Dataset excerpts
────────────────

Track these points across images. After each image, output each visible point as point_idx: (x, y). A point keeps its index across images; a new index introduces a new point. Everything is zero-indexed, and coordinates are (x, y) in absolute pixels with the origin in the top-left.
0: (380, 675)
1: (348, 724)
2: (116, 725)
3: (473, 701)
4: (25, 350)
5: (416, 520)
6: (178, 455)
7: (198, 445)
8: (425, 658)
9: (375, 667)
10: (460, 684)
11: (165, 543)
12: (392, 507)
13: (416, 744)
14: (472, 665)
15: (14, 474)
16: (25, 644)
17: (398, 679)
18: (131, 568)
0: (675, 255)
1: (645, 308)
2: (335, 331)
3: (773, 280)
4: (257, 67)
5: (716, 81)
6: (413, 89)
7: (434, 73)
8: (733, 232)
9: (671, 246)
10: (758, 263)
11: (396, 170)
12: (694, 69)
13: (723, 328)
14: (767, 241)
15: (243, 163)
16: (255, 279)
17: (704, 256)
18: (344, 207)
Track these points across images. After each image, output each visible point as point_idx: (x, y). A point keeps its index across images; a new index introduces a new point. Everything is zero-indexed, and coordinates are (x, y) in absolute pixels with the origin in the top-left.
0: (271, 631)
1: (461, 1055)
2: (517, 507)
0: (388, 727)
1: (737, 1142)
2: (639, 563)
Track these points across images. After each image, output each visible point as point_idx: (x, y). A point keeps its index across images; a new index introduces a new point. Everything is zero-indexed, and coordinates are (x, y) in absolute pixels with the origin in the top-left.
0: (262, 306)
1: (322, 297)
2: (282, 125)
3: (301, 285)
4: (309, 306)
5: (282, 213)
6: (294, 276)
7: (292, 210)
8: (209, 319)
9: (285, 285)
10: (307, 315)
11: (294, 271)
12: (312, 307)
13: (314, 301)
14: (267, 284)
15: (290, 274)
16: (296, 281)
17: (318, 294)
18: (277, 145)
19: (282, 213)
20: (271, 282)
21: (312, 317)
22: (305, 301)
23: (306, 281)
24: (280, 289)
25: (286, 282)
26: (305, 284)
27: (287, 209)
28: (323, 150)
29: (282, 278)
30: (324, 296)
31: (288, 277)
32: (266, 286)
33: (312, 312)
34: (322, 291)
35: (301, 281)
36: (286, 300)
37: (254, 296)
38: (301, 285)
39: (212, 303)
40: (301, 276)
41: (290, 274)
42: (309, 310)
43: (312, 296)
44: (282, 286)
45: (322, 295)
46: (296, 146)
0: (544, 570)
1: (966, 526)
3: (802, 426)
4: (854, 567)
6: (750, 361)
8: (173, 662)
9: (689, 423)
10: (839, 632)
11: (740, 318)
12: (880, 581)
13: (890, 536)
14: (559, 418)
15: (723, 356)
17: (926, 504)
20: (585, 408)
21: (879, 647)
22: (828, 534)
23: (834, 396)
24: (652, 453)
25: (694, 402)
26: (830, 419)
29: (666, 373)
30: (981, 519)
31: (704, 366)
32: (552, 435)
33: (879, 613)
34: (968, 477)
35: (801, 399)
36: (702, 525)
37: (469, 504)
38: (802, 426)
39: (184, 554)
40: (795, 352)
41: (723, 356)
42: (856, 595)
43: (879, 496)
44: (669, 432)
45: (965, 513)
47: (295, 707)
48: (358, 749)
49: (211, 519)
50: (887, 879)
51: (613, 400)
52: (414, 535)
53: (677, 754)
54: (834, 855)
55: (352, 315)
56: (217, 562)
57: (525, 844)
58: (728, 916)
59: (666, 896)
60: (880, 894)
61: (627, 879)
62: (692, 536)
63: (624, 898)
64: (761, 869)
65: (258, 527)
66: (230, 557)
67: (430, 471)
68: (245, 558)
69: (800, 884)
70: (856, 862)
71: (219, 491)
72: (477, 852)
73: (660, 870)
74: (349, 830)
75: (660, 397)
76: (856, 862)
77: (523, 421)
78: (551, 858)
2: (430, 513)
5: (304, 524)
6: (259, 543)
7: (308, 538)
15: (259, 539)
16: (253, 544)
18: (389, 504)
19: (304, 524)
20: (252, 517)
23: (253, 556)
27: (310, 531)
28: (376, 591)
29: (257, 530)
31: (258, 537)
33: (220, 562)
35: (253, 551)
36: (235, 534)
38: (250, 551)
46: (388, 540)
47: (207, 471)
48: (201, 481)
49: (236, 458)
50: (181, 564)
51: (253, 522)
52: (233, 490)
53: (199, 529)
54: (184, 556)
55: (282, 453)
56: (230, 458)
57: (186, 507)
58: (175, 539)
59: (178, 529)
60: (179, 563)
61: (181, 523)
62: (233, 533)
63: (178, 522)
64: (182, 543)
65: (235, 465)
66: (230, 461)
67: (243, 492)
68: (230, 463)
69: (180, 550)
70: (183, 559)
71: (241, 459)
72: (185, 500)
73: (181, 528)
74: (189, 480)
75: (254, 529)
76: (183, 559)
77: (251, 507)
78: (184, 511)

────────────────

WHAT THE TASK ASKS: Could you set down every line of the entries above again, character for character?

RESPONSE:
Track these points across images. After each image, output each visible point as point_idx: (x, y). A point keeps its index across images; a new index introduces a new point. Everything is zero-indexed, and coordinates are (x, y) in absolute pixels with the origin in the top-left.
0: (380, 675)
1: (348, 724)
2: (116, 725)
3: (473, 701)
4: (25, 350)
5: (416, 520)
6: (178, 455)
7: (198, 445)
8: (425, 658)
9: (375, 667)
10: (460, 684)
11: (165, 543)
12: (392, 507)
13: (416, 744)
14: (472, 665)
15: (14, 474)
16: (25, 644)
17: (398, 679)
18: (131, 568)
0: (675, 255)
1: (645, 308)
2: (335, 331)
3: (773, 280)
4: (257, 67)
5: (716, 81)
6: (413, 89)
7: (434, 73)
8: (733, 232)
9: (671, 246)
10: (758, 263)
11: (396, 170)
12: (694, 69)
13: (723, 328)
14: (767, 241)
15: (243, 163)
16: (255, 279)
17: (704, 256)
18: (344, 207)
Track these points across images. After each image, output each visible point as point_idx: (x, y). A point keeps its index across images; a new index introduces a new point. Everything is zero-indexed, and coordinates are (x, y) in absolute pixels with the origin in the top-left.
0: (271, 631)
1: (461, 1055)
2: (517, 507)
0: (388, 727)
1: (737, 1142)
2: (639, 563)
Track these points across images. After each image, output each visible point as point_idx: (x, y). A point keeps its index across images; a new index introduces a new point. Everything is zero-indexed, and coordinates are (x, y) in absolute pixels with the origin in the top-left.
0: (262, 306)
1: (322, 297)
2: (282, 125)
3: (301, 285)
4: (309, 306)
5: (282, 213)
6: (294, 276)
7: (292, 210)
8: (209, 319)
9: (285, 285)
10: (307, 315)
11: (294, 271)
12: (312, 307)
13: (314, 301)
14: (267, 284)
15: (290, 274)
16: (296, 281)
17: (318, 294)
18: (277, 145)
19: (282, 213)
20: (271, 282)
21: (312, 317)
22: (305, 301)
23: (306, 281)
24: (280, 289)
25: (286, 282)
26: (305, 284)
27: (287, 209)
28: (323, 150)
29: (282, 278)
30: (324, 296)
31: (288, 277)
32: (266, 286)
33: (312, 312)
34: (322, 291)
35: (301, 281)
36: (286, 300)
37: (254, 296)
38: (301, 285)
39: (212, 303)
40: (301, 276)
41: (290, 274)
42: (309, 310)
43: (312, 296)
44: (282, 286)
45: (322, 295)
46: (296, 146)
0: (544, 570)
1: (966, 526)
3: (802, 426)
4: (854, 567)
6: (750, 361)
8: (173, 662)
9: (689, 423)
10: (839, 632)
11: (740, 318)
12: (880, 581)
13: (890, 536)
14: (559, 418)
15: (723, 356)
17: (926, 504)
20: (585, 408)
21: (879, 647)
22: (828, 534)
23: (834, 396)
24: (652, 453)
25: (694, 402)
26: (830, 419)
29: (666, 373)
30: (981, 519)
31: (704, 366)
32: (552, 435)
33: (879, 613)
34: (968, 477)
35: (801, 399)
36: (702, 525)
37: (469, 504)
38: (802, 426)
39: (184, 554)
40: (795, 352)
41: (723, 356)
42: (856, 595)
43: (879, 496)
44: (669, 432)
45: (965, 513)
47: (295, 707)
48: (358, 749)
49: (211, 519)
50: (887, 879)
51: (613, 400)
52: (414, 535)
53: (677, 754)
54: (834, 855)
55: (352, 315)
56: (217, 562)
57: (525, 844)
58: (728, 916)
59: (666, 896)
60: (880, 894)
61: (627, 879)
62: (692, 536)
63: (624, 898)
64: (761, 869)
65: (258, 527)
66: (230, 557)
67: (430, 471)
68: (245, 558)
69: (800, 884)
70: (856, 862)
71: (219, 491)
72: (477, 852)
73: (660, 870)
74: (349, 830)
75: (660, 397)
76: (856, 862)
77: (523, 421)
78: (551, 858)
2: (430, 513)
5: (304, 524)
6: (259, 543)
7: (308, 538)
15: (259, 539)
16: (253, 544)
18: (389, 504)
19: (304, 524)
20: (252, 517)
23: (253, 556)
27: (310, 531)
28: (376, 591)
29: (257, 530)
31: (258, 537)
33: (220, 562)
35: (253, 551)
36: (235, 534)
38: (250, 551)
46: (388, 540)
47: (207, 471)
48: (201, 481)
49: (236, 458)
50: (181, 564)
51: (253, 522)
52: (233, 490)
53: (199, 529)
54: (184, 556)
55: (282, 453)
56: (230, 458)
57: (186, 507)
58: (175, 539)
59: (178, 529)
60: (179, 563)
61: (181, 523)
62: (233, 533)
63: (178, 522)
64: (182, 543)
65: (235, 465)
66: (230, 461)
67: (243, 492)
68: (230, 463)
69: (180, 550)
70: (183, 559)
71: (241, 459)
72: (185, 500)
73: (181, 528)
74: (189, 480)
75: (254, 529)
76: (183, 559)
77: (251, 507)
78: (184, 511)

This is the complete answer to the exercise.